#### LISTED RECORDS

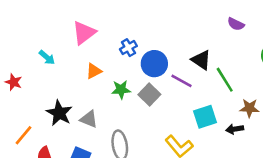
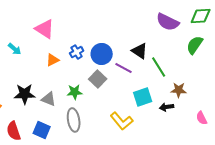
purple semicircle: (236, 24) -> (168, 22), size x1.6
pink triangle: (84, 33) -> (45, 29), turned -50
blue cross: (128, 48) -> (77, 52), moved
green star: (121, 90) -> (75, 92), moved
black star: (59, 113) -> (25, 94), turned -30

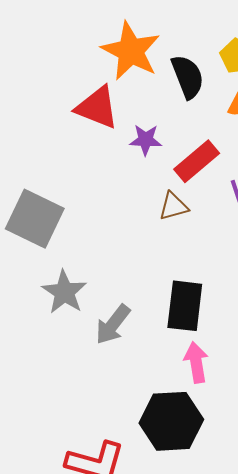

########

Please copy out each line in the entries that mentions the string "turned".

pink triangle: (84, 33) -> (45, 29), turned -50
black star: (59, 113) -> (25, 94), turned -30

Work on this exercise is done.